What is required: Please give back each line of the material unchanged, but without the images.

Collected material:

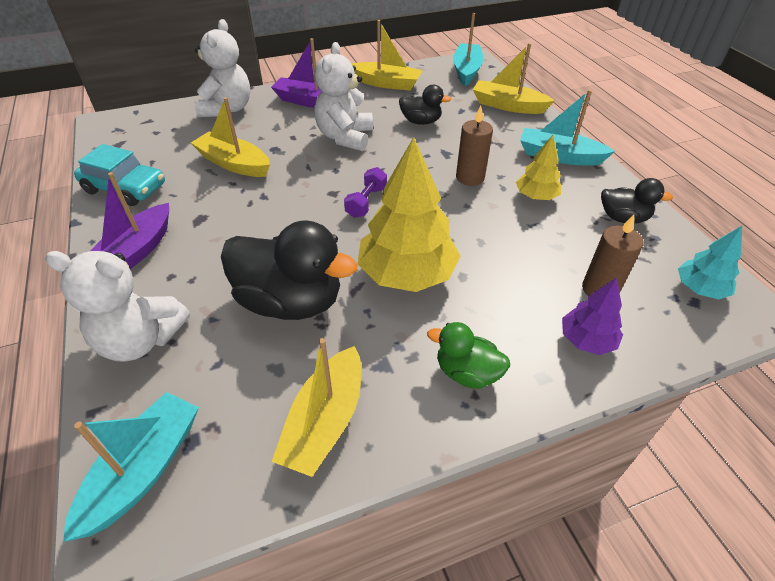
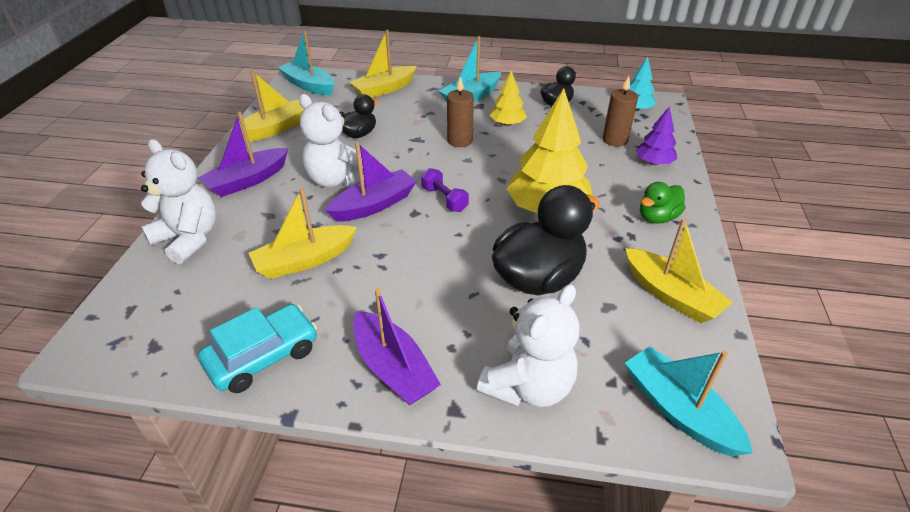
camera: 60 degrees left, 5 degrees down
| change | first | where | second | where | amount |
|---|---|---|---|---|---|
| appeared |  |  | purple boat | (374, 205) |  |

Response below:
camera: 60 degrees left, 5 degrees down
| change | first | where | second | where | amount |
|---|---|---|---|---|---|
| appeared |  |  | purple boat | (374, 205) |  |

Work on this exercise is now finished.